Data records:
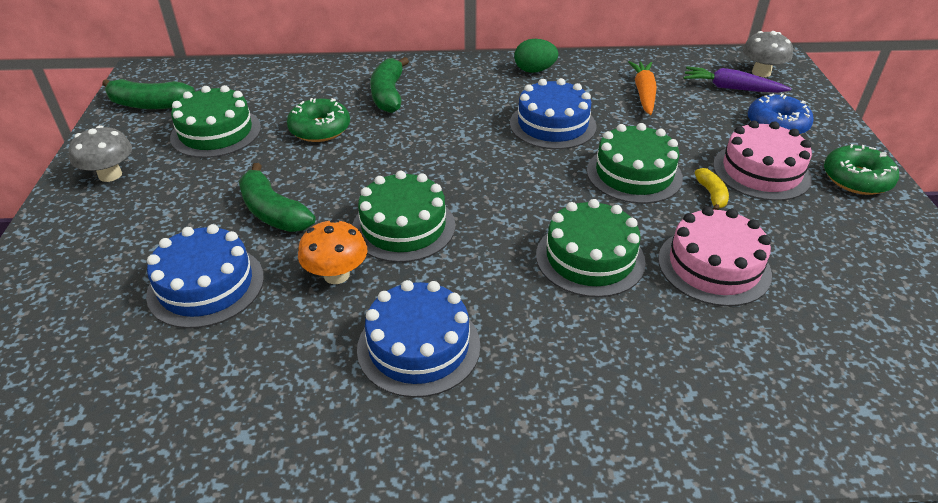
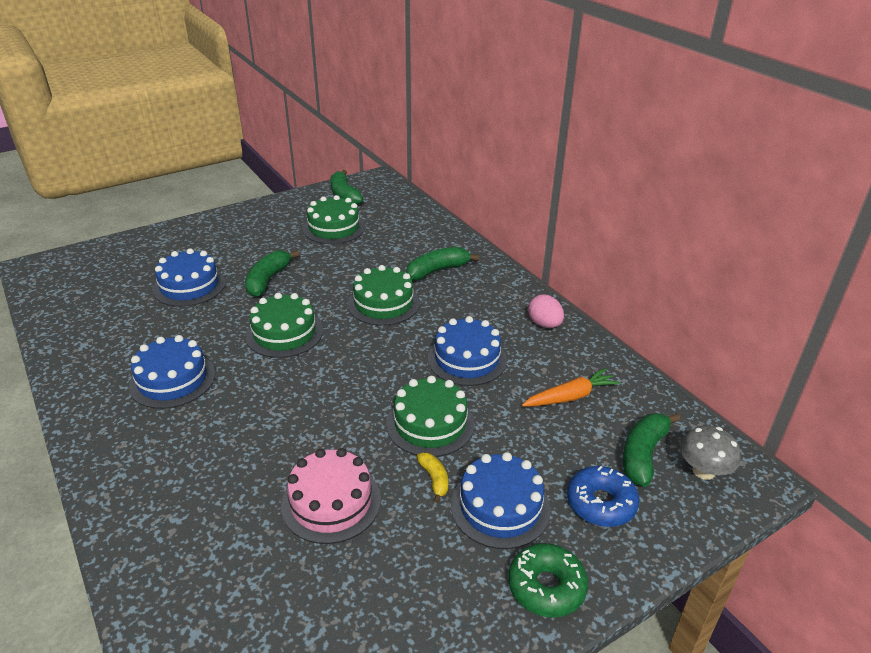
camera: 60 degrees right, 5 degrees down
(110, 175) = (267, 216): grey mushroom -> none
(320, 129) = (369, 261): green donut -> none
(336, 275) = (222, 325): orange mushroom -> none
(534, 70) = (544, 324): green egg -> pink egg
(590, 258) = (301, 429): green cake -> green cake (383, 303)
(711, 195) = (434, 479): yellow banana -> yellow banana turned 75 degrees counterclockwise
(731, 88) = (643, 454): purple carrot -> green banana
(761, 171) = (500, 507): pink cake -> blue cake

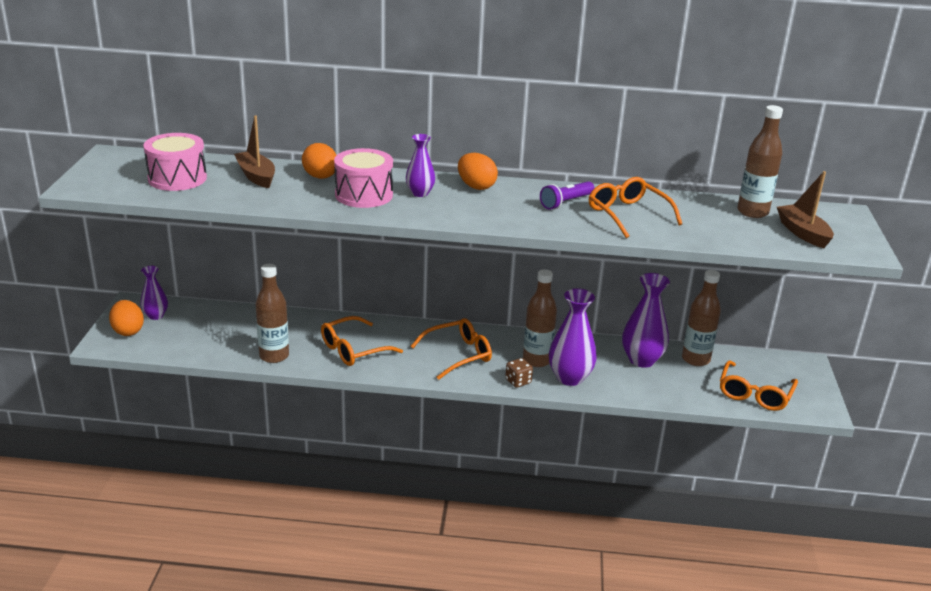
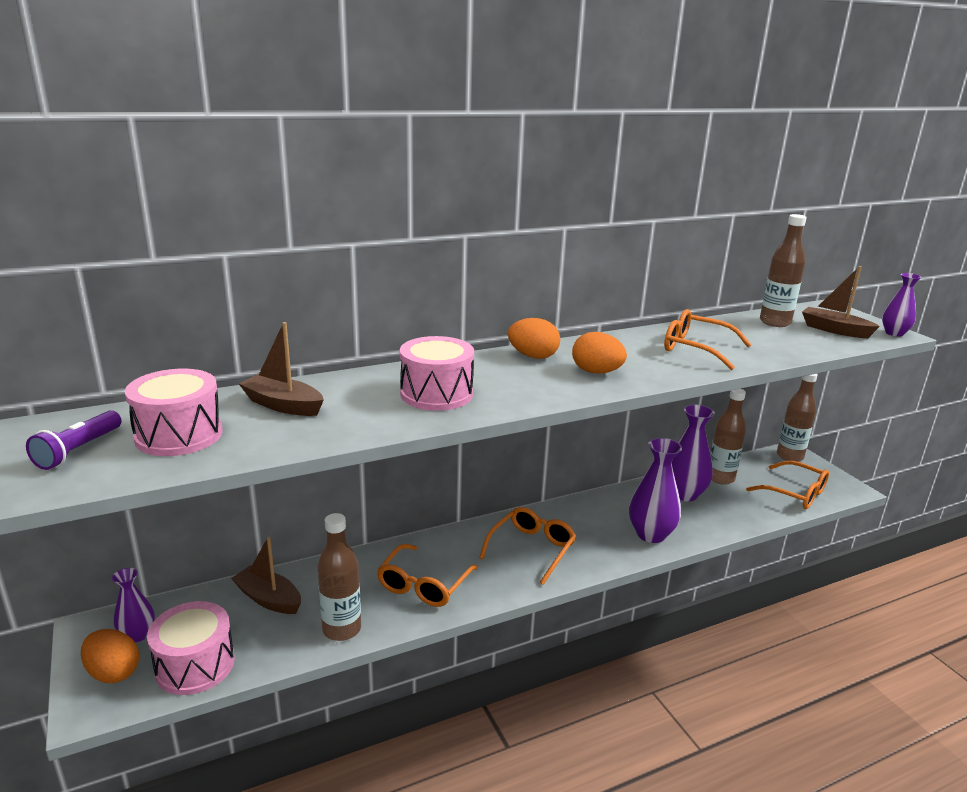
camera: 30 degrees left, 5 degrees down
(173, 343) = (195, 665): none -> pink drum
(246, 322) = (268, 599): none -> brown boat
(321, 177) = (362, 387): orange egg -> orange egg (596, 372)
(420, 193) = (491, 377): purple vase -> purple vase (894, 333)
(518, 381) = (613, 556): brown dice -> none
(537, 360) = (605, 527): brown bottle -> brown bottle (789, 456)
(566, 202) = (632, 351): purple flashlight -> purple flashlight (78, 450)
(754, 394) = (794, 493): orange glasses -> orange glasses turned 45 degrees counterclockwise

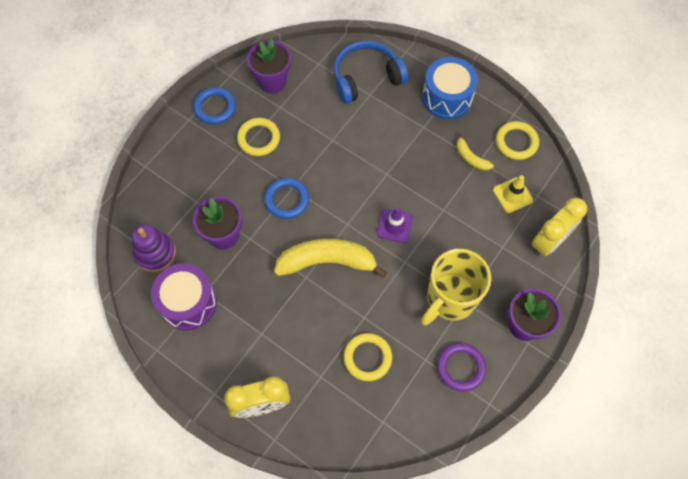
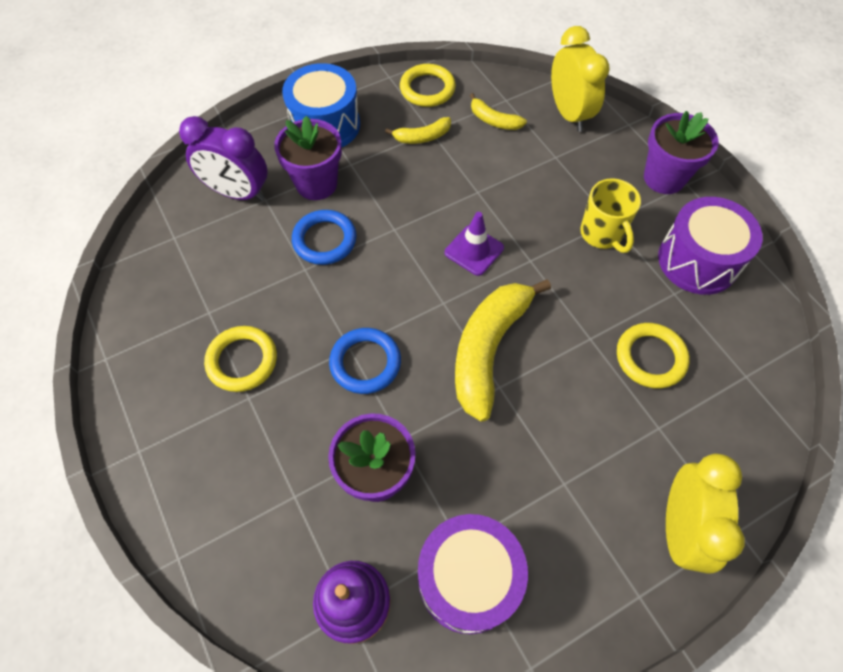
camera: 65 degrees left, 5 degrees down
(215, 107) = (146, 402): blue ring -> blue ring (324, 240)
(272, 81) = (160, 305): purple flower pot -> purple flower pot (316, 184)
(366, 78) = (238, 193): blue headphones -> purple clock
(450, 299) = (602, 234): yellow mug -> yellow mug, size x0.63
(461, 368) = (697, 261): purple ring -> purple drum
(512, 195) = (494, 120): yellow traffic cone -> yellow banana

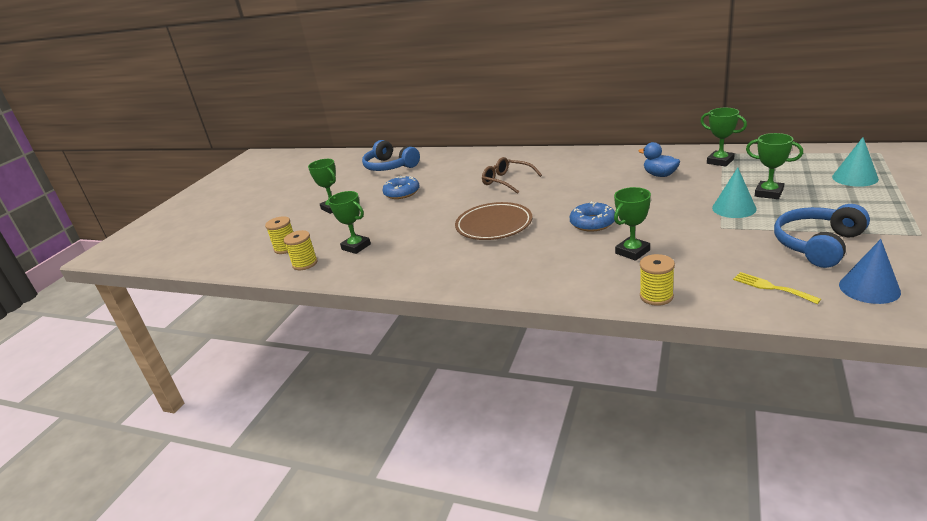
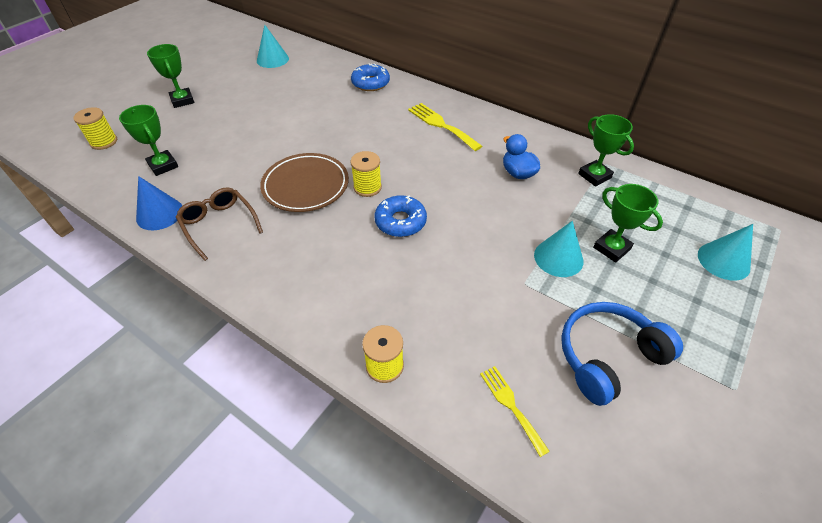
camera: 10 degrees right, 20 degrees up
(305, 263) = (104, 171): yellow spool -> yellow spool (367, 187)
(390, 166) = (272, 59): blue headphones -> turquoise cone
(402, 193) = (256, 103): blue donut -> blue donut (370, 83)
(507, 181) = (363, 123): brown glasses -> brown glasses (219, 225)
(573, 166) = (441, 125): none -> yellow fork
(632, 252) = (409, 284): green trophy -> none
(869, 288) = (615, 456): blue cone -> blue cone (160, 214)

Task description: Repeat only the lines from the line with "(512, 195) = (494, 120): yellow" to the end of the entries, including both the first and the last line, and drop every picture.

Exercise output:
(512, 195) = (494, 120): yellow traffic cone -> yellow banana

camera: 10 degrees right, 20 degrees up
(305, 263) = (104, 171): yellow spool -> yellow spool (367, 187)
(390, 166) = (272, 59): blue headphones -> turquoise cone
(402, 193) = (256, 103): blue donut -> blue donut (370, 83)
(507, 181) = (363, 123): brown glasses -> brown glasses (219, 225)
(573, 166) = (441, 125): none -> yellow fork
(632, 252) = (409, 284): green trophy -> none
(869, 288) = (615, 456): blue cone -> blue cone (160, 214)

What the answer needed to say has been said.